### Assigned task
Find each line in the records below that contains the word "STEPPER", and copy it out.

### Material provided
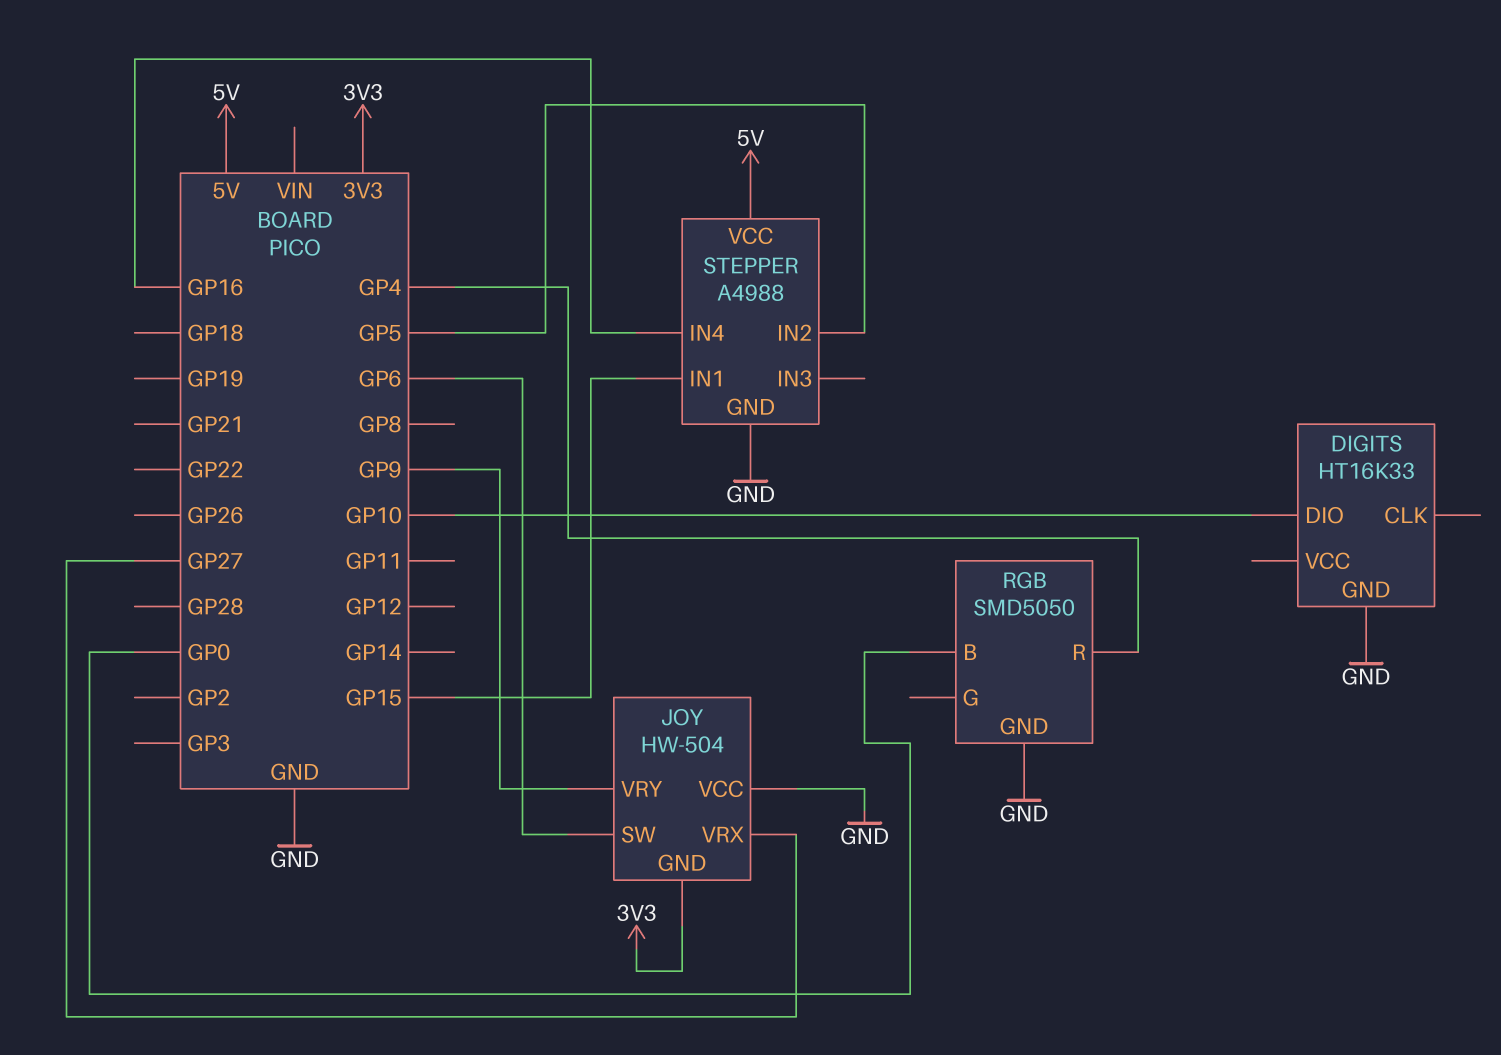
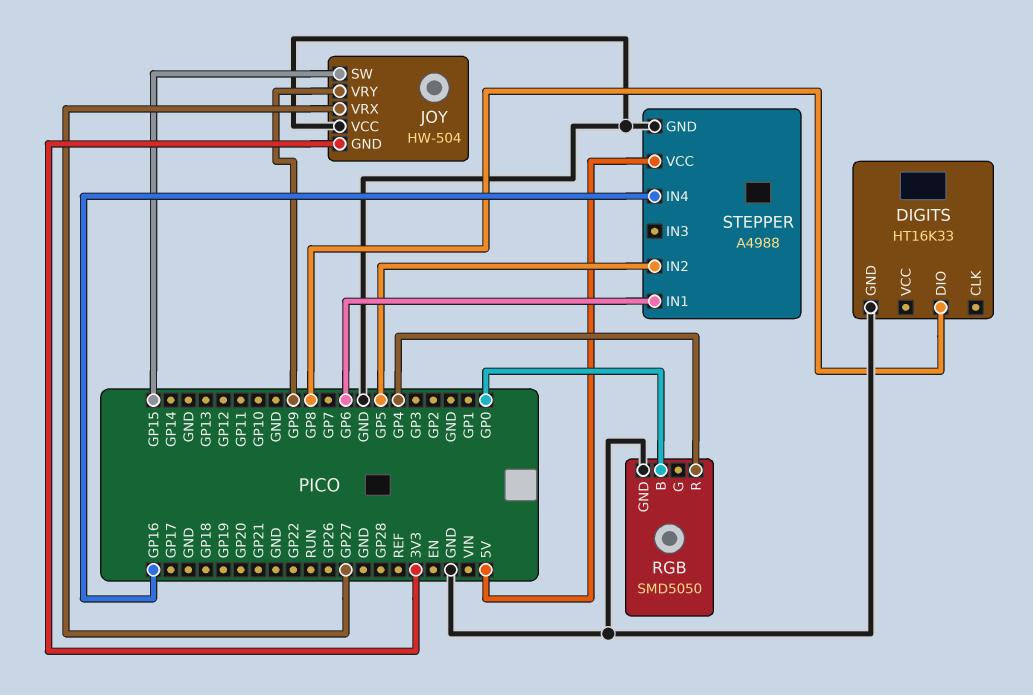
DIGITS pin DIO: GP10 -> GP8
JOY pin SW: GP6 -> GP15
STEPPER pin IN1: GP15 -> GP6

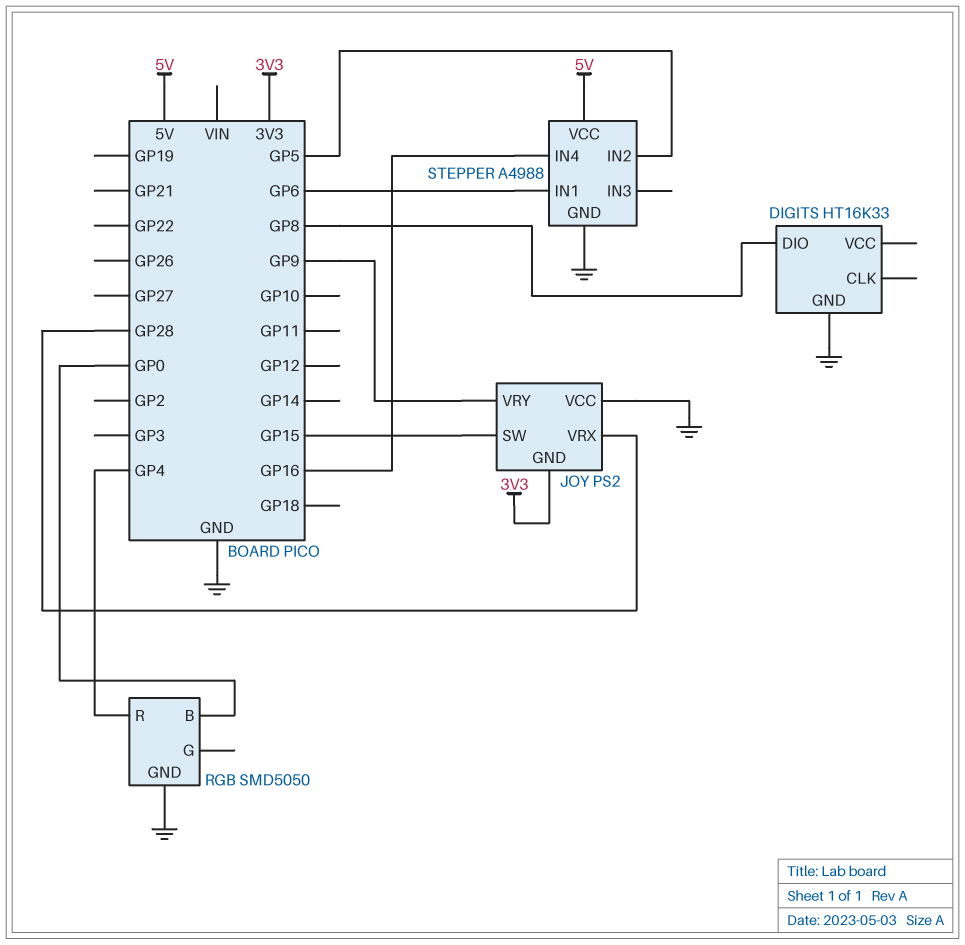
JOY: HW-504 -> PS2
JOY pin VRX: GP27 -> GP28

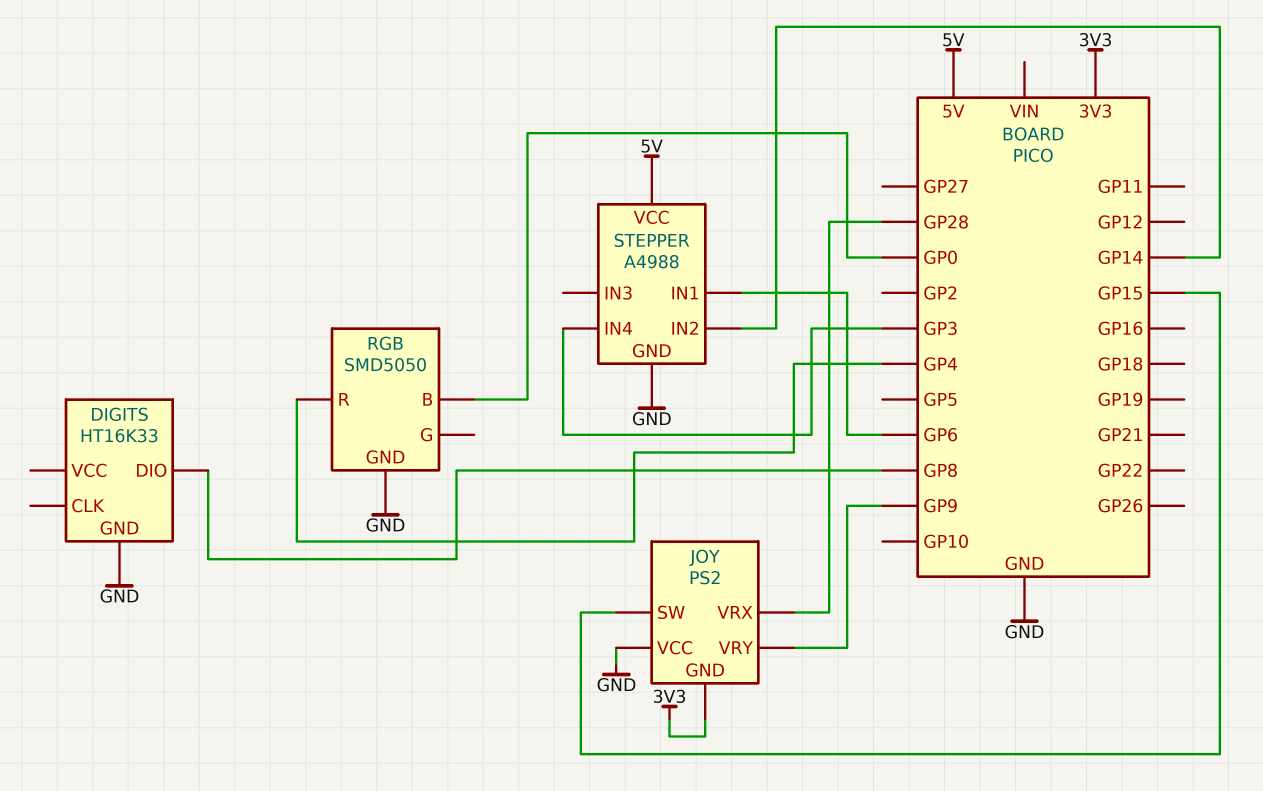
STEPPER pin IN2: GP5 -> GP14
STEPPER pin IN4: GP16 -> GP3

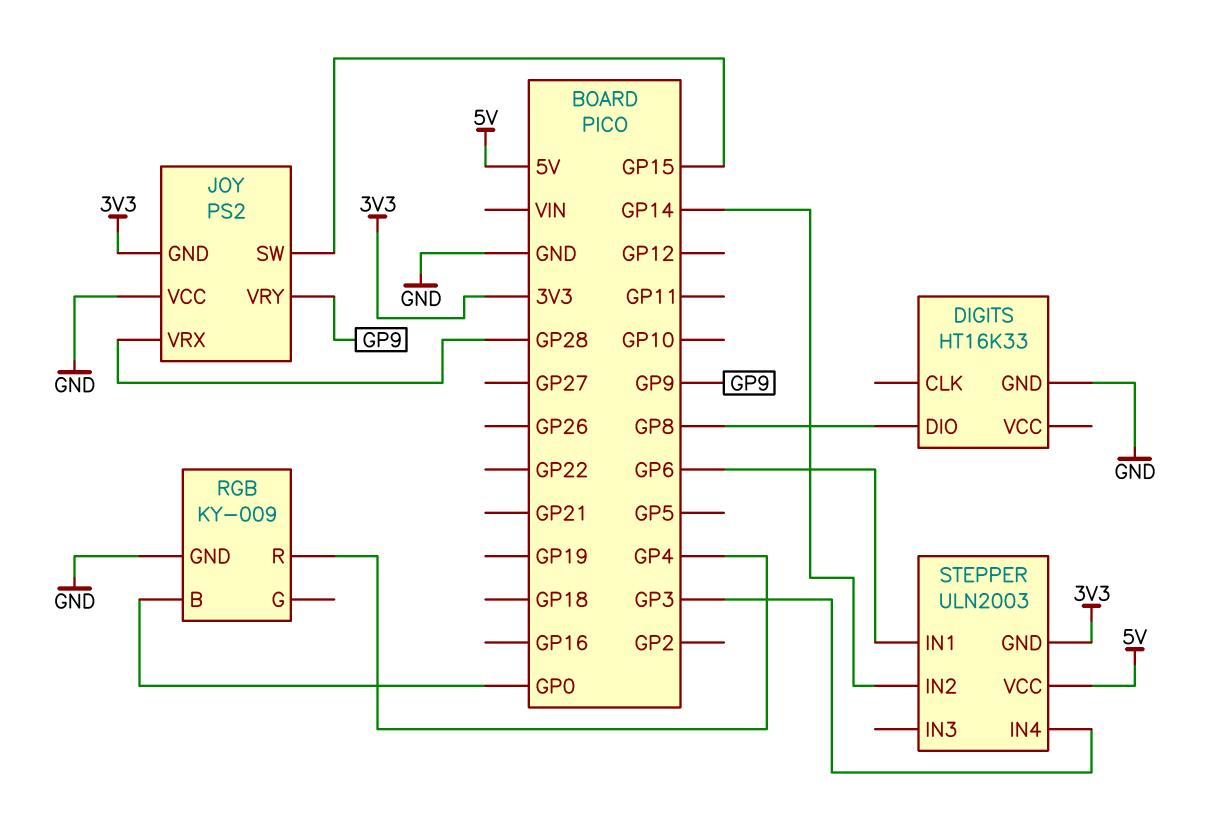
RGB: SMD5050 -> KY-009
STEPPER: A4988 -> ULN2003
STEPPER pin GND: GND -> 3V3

### The answer
STEPPER pin IN1: GP15 -> GP6
STEPPER pin IN2: GP5 -> GP14
STEPPER pin IN4: GP16 -> GP3
STEPPER: A4988 -> ULN2003
STEPPER pin GND: GND -> 3V3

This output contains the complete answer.